### WHAT IS EXPECTED
Please repeat only the lines below starting at the line that holds "(681, 195) = (710, 123): green" and ending at the line that holds "camera: 20 degrees left, 5 degrees up", exactly, with both of those lines included and every picture omitted.

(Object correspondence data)
╭──
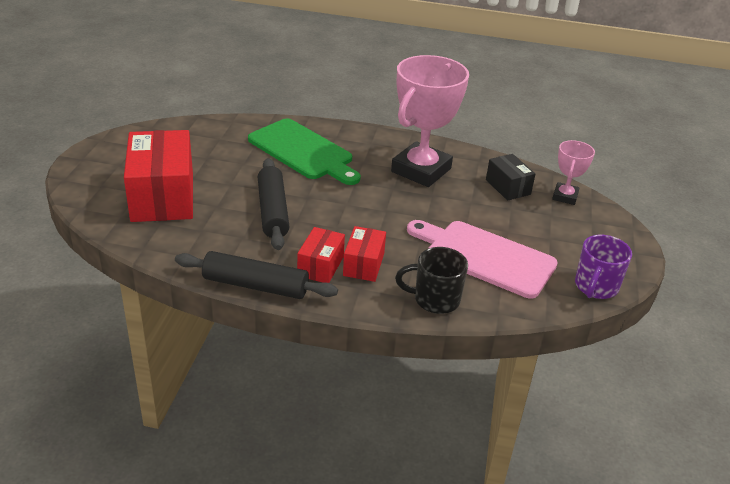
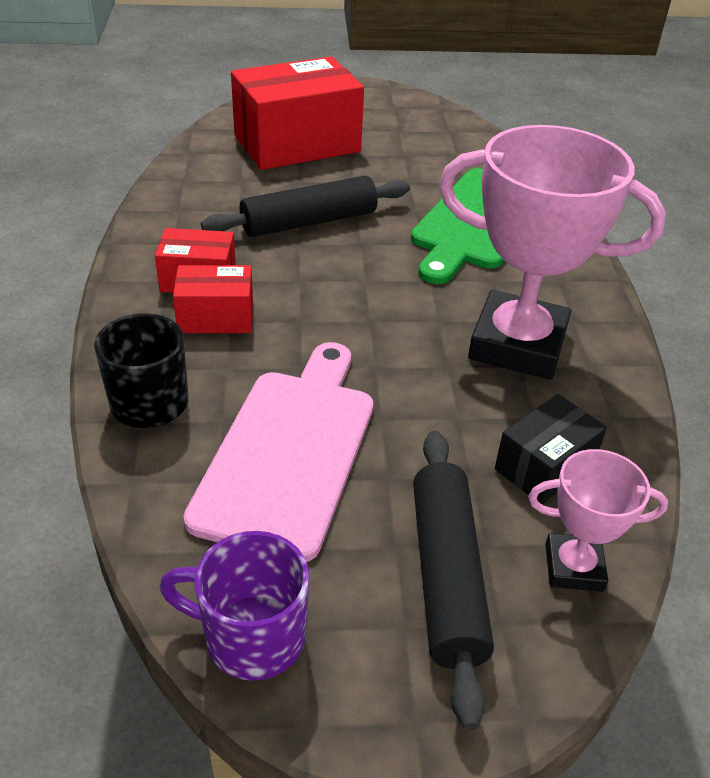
camera: 75 degrees right, 5 degrees up
(255, 285) = (139, 236): black rolling pin -> black rolling pin (447, 576)

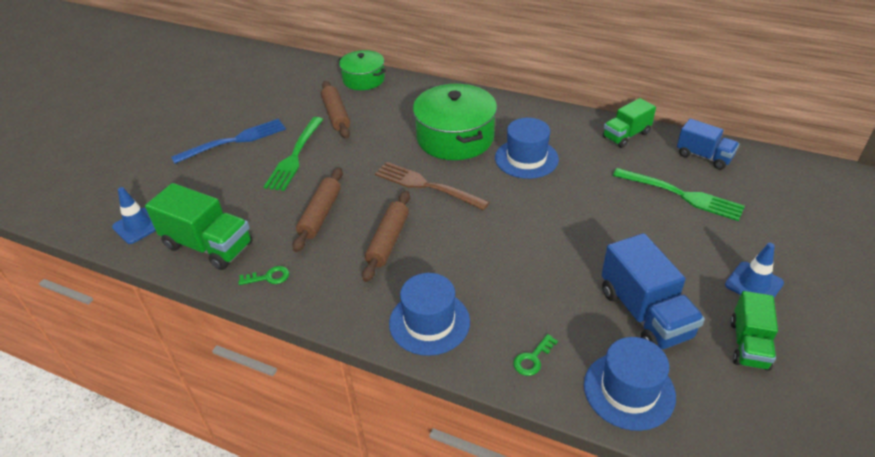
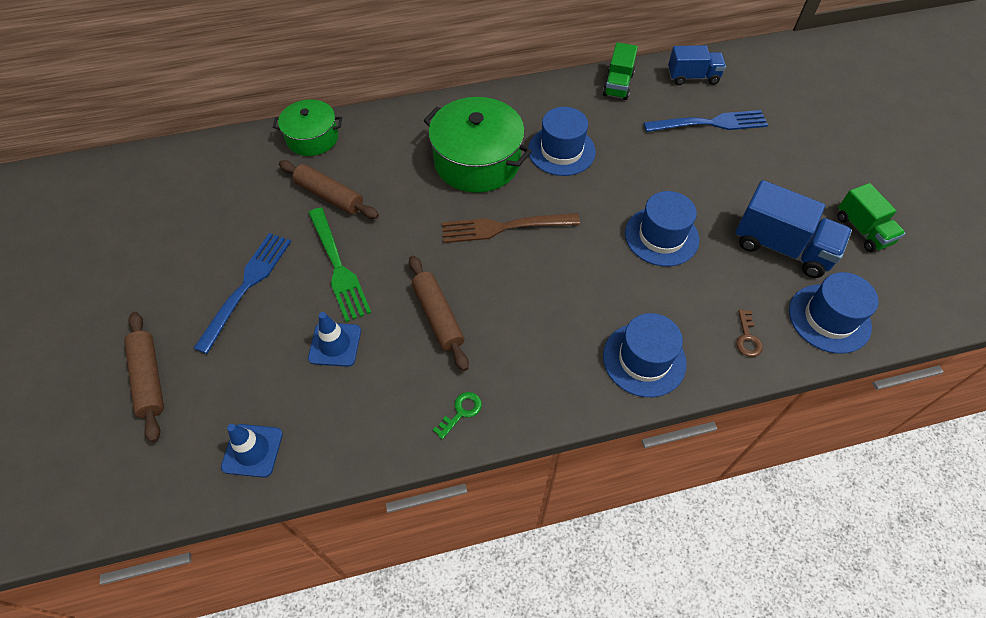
camera: 40 degrees left, 15 degrees up
(208, 245) = (361, 420): green truck -> none
(388, 241) = (530, 304): brown rolling pin -> brown rolling pin (149, 379)
(532, 359) = (747, 338): green key -> brown key
(542, 251) = (661, 236): none -> blue hat
(681, 195) = (710, 123): green fork -> blue fork
(754, 284) = (823, 177): blue traffic cone -> blue traffic cone (335, 344)

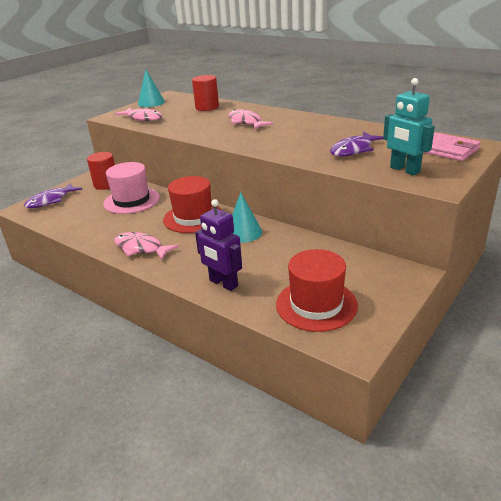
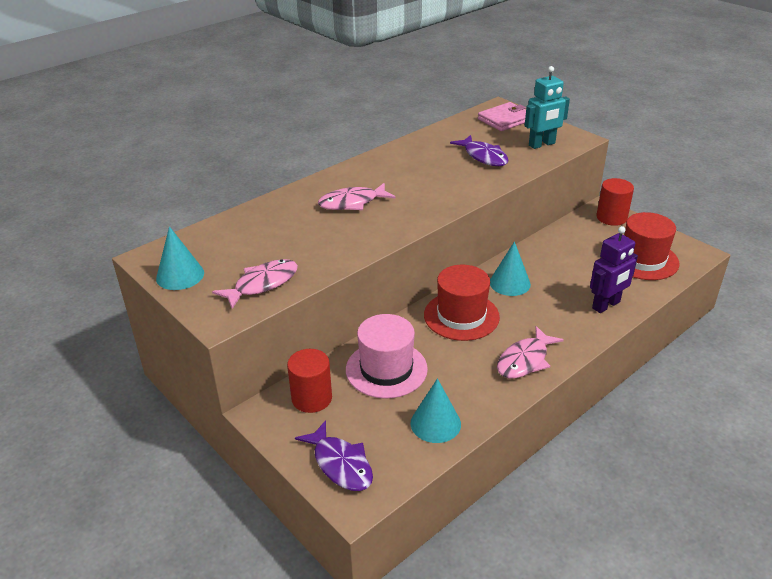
camera: 80 degrees left, 5 degrees up
(78, 222) = (435, 423): none -> turquoise cone
(207, 107) = (259, 226): red cylinder -> red cylinder (611, 218)

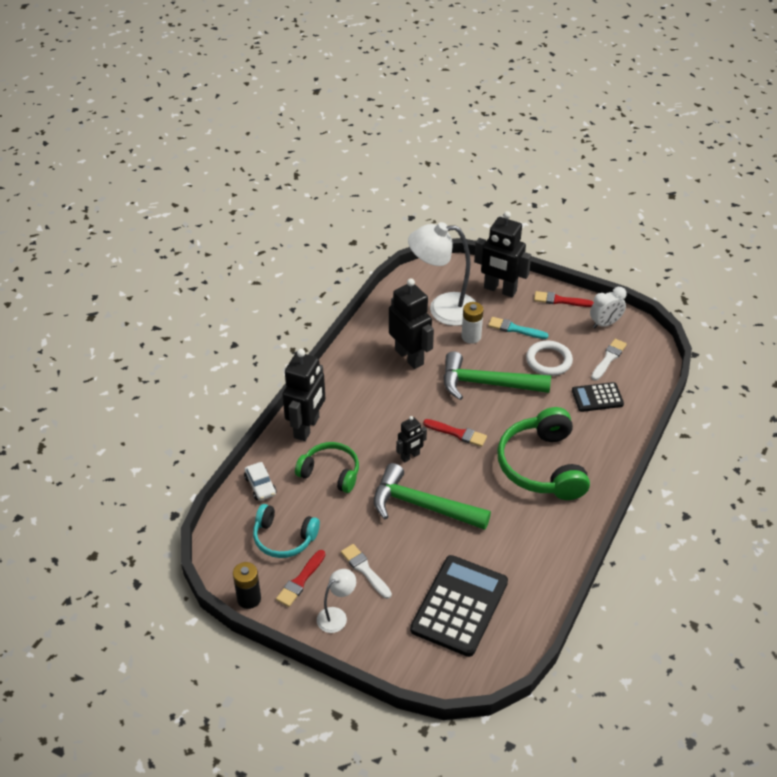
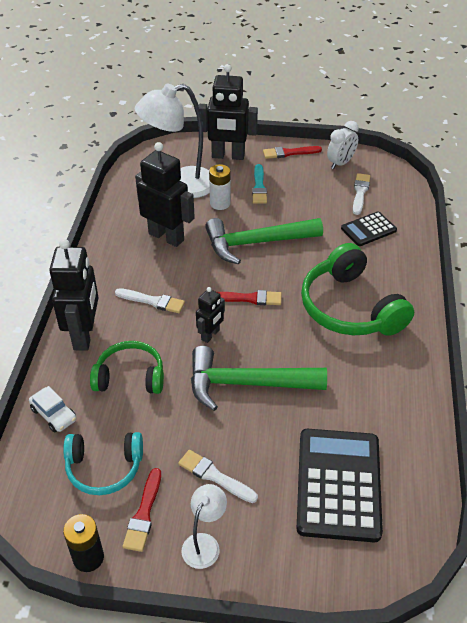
camera: 20 degrees left, 0 degrees up
(374, 413) = (152, 301): none -> white brush
(515, 329) = (259, 187): turquoise brush -> turquoise brush turned 90 degrees counterclockwise
(548, 361) = (305, 207): white ring -> none

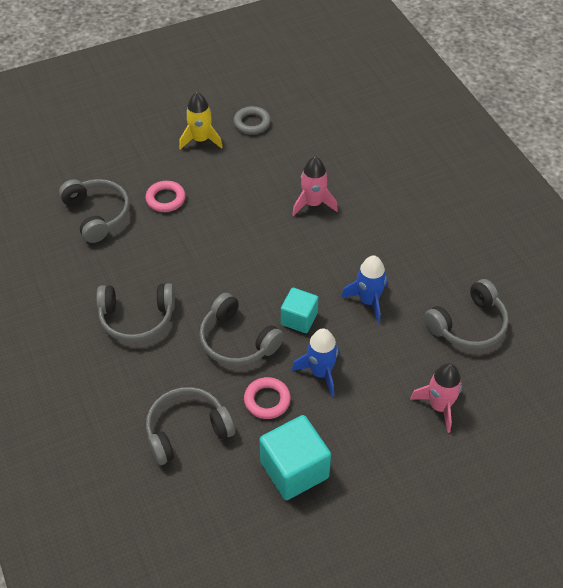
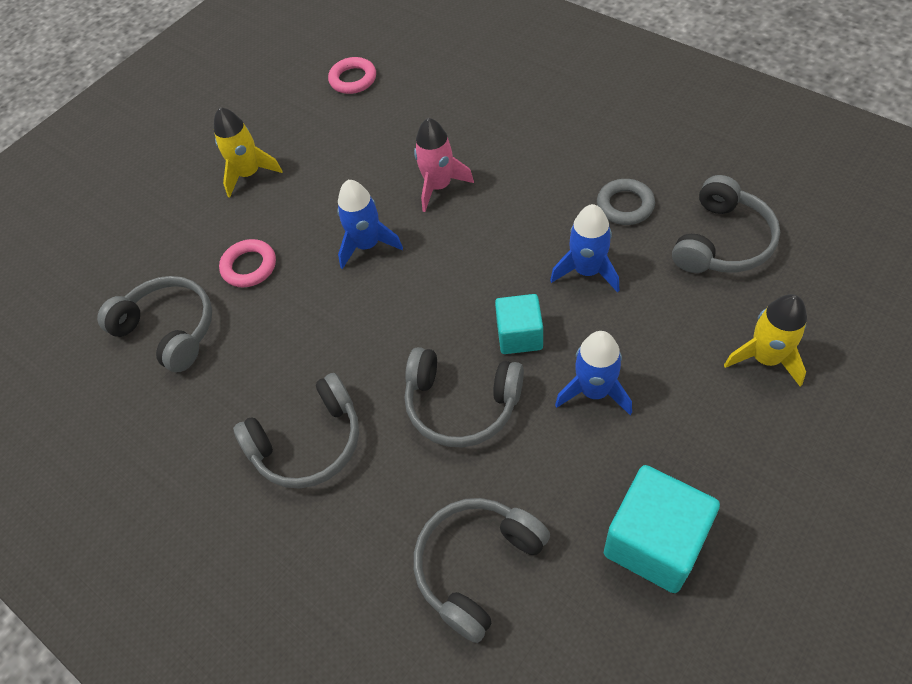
camera: 20 degrees left, 5 degrees up
(244, 220) = (367, 245): none -> blue rocket
(252, 123) = (300, 127): grey ring -> grey ring (625, 205)
(267, 400) = (553, 464): pink ring -> pink ring (353, 79)
(439, 406) = (765, 358): pink rocket -> yellow rocket

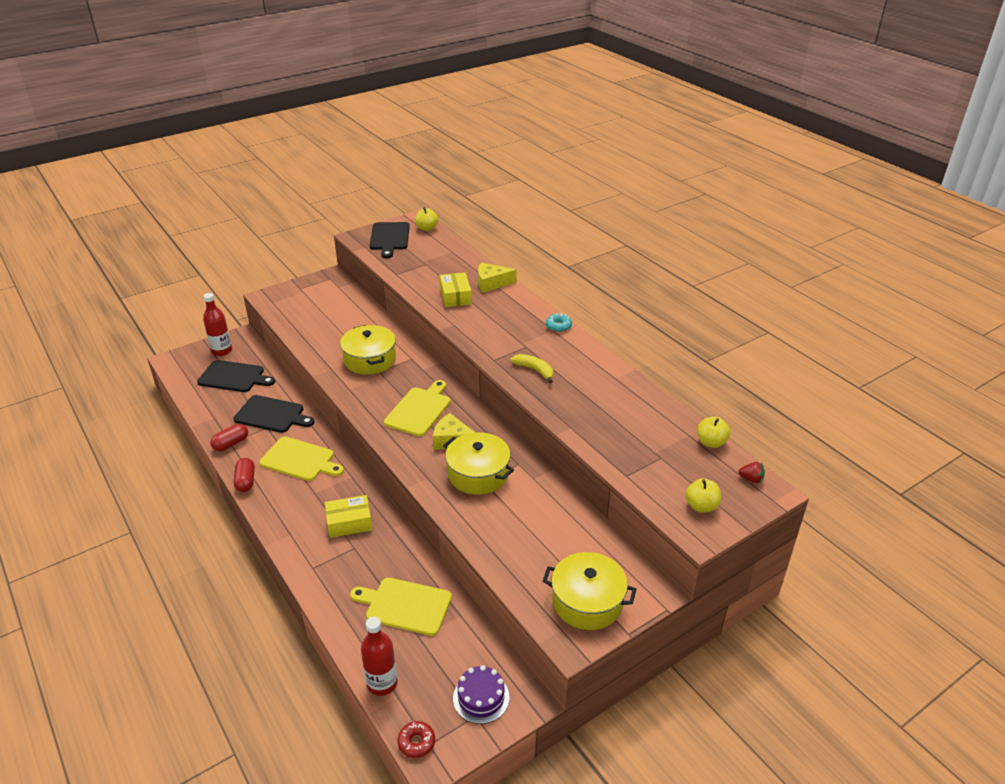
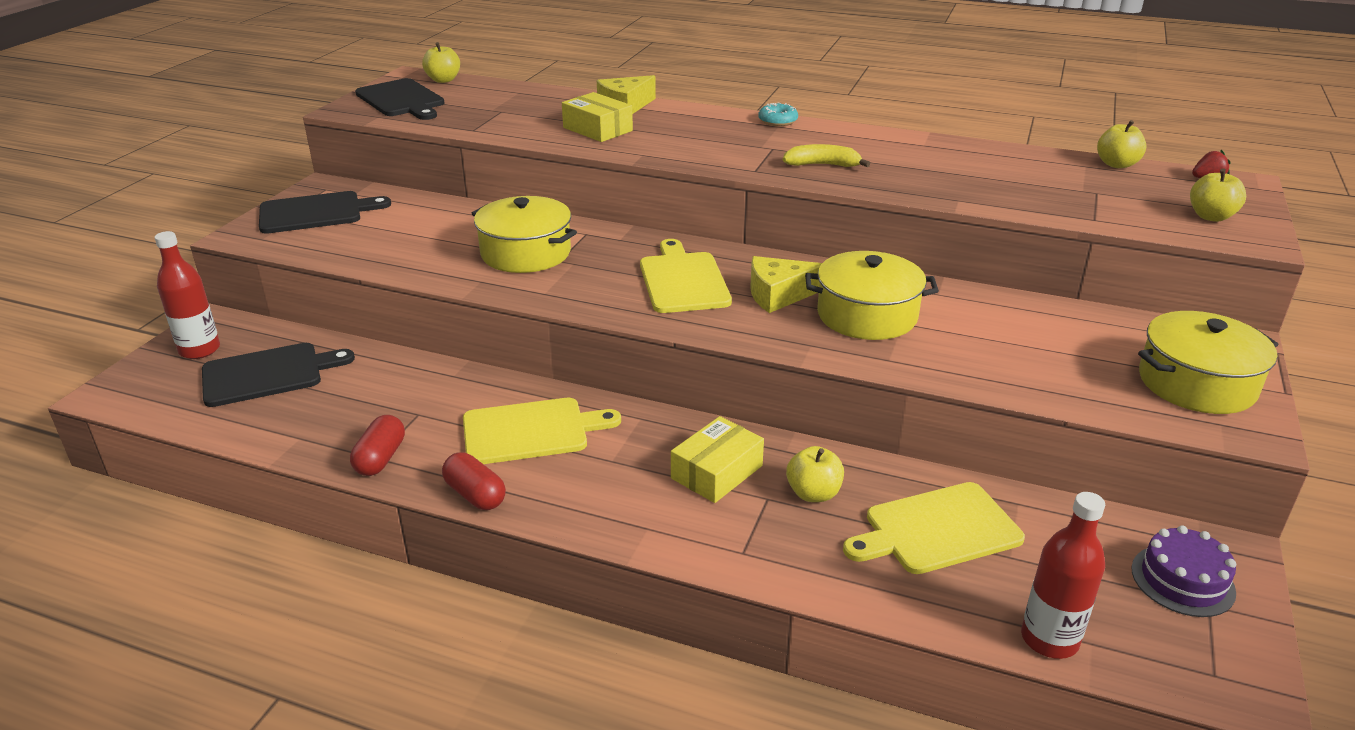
camera: 35 degrees left, 5 degrees down
(272, 415) = (404, 396): black cutting board -> black cutting board (316, 213)
(376, 556) = (813, 493): none -> yellow apple
(416, 742) = (1198, 683): red donut -> none

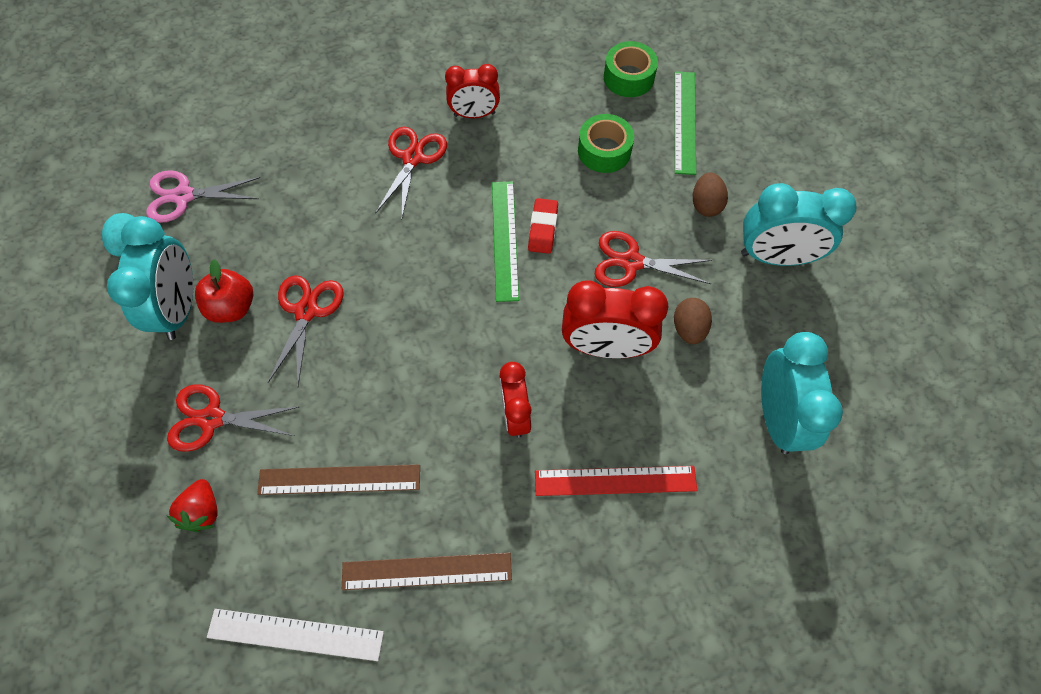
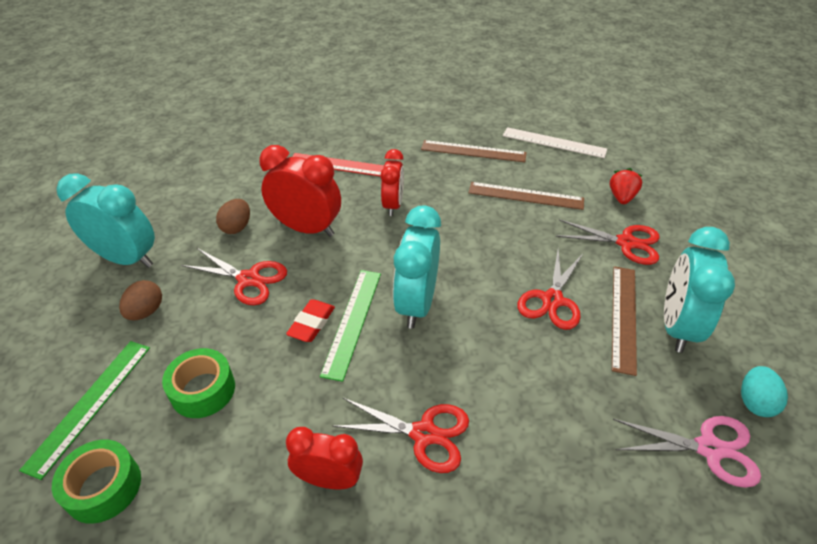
camera: 165 degrees left, 20 degrees down
(232, 307) = (624, 317): red apple -> brown ruler
(412, 158) = (424, 434): red scissors -> red scissors turned 105 degrees counterclockwise
(777, 417) = (217, 173): turquoise clock -> turquoise clock (416, 304)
╰──
### SOLUTION TO THIS EXERCISE
(681, 195) = (710, 123): green fork -> blue fork
(754, 284) = (823, 177): blue traffic cone -> blue traffic cone (335, 344)

camera: 80 degrees left, 5 degrees up
(78, 222) = (435, 423): none -> turquoise cone
(207, 107) = (259, 226): red cylinder -> red cylinder (611, 218)

camera: 20 degrees left, 0 degrees up
(374, 413) = (152, 301): none -> white brush
(515, 329) = (259, 187): turquoise brush -> turquoise brush turned 90 degrees counterclockwise
(548, 361) = (305, 207): white ring -> none

camera: 20 degrees left, 5 degrees up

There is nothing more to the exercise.